Could you return every line of the records below that contains the word "none"?

BEGIN Recorded data

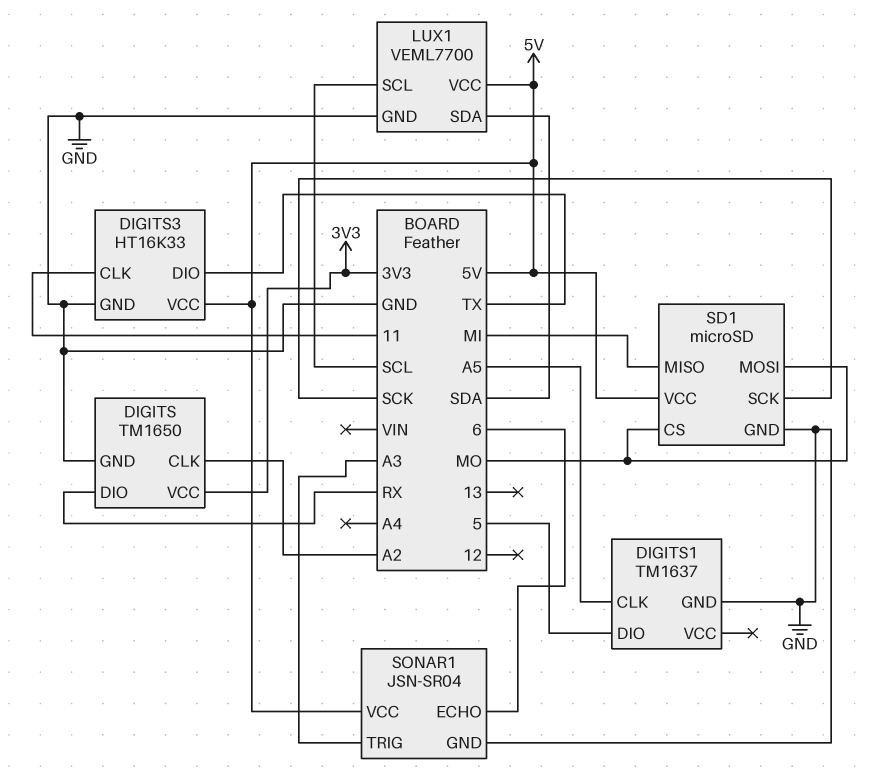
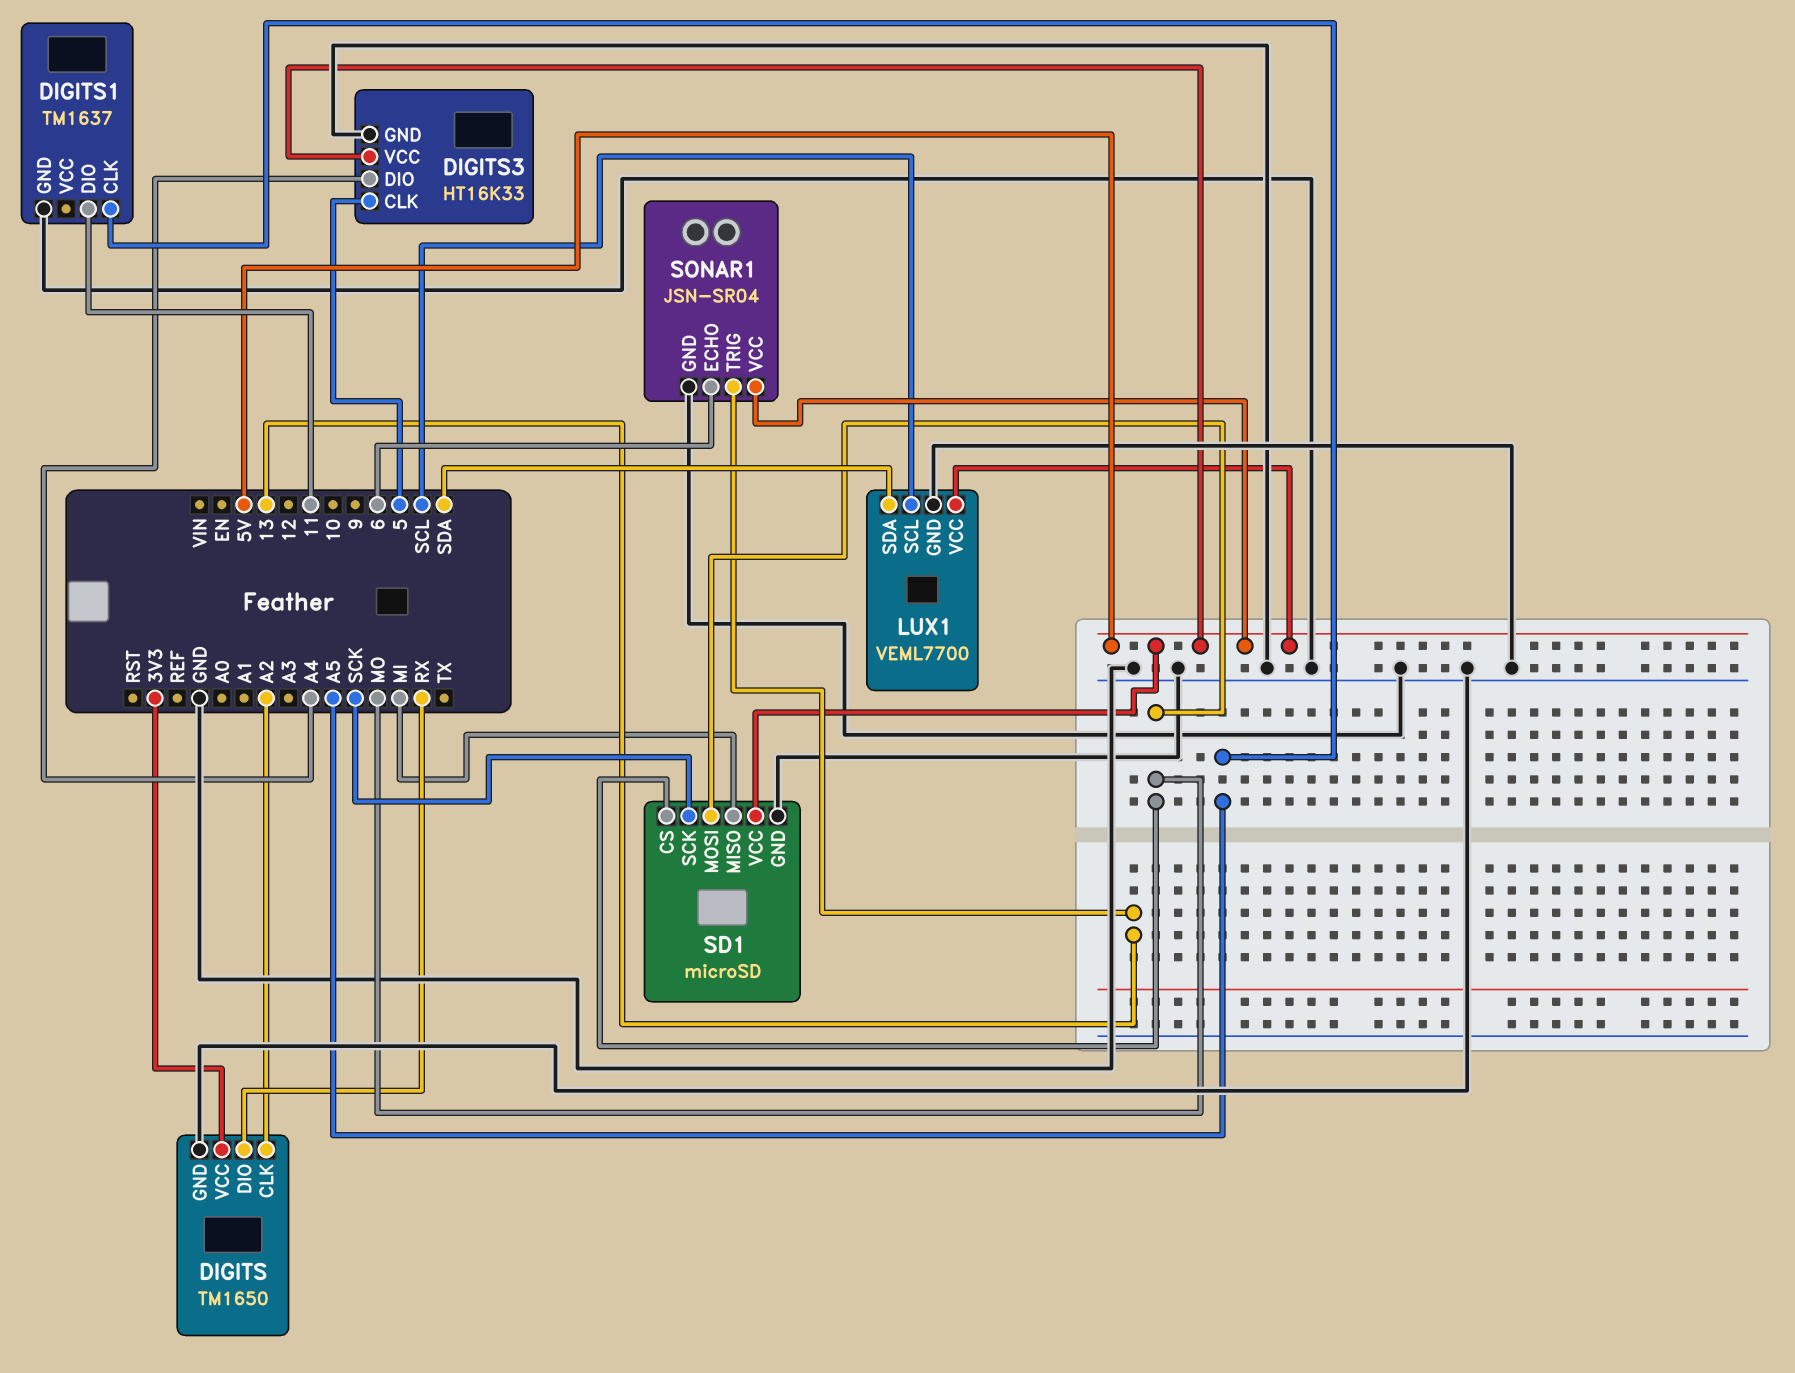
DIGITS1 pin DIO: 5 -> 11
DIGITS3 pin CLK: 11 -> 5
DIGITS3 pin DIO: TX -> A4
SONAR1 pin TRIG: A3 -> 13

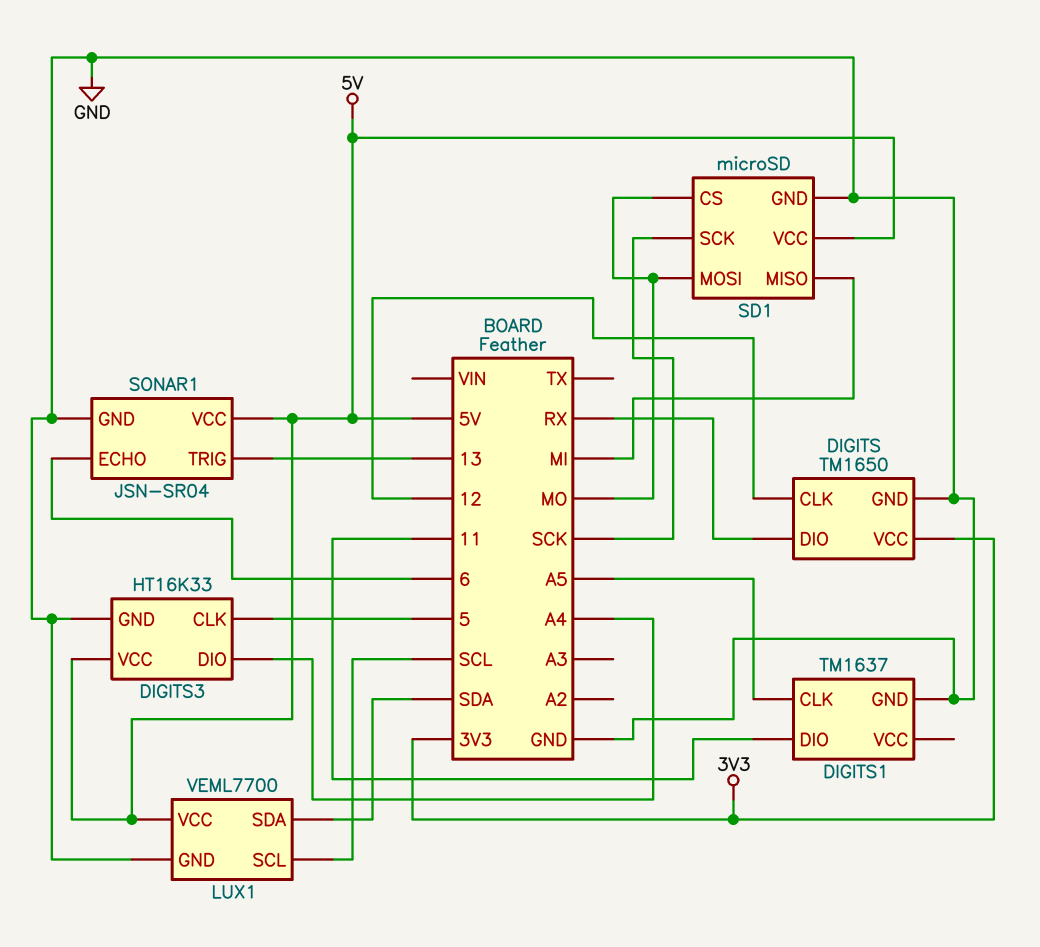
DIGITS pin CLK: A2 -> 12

END Recorded data
BEGIN Recorded data

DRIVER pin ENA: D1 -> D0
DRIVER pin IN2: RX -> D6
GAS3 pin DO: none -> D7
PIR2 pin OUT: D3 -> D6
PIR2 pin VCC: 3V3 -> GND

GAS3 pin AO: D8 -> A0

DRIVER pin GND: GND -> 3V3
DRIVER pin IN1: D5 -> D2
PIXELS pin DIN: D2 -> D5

END Recorded data
BEGIN Recorded data

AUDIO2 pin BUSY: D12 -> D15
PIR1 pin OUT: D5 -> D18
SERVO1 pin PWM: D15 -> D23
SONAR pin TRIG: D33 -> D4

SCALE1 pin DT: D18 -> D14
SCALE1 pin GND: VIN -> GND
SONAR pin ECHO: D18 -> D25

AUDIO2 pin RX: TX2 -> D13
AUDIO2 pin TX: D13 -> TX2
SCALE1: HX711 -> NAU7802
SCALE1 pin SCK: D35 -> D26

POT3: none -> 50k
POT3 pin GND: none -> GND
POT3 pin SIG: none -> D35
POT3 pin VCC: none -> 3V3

END Recorded data

> Solved exercise
GAS3 pin DO: none -> D7
POT3: none -> 50k
POT3 pin GND: none -> GND
POT3 pin SIG: none -> D35
POT3 pin VCC: none -> 3V3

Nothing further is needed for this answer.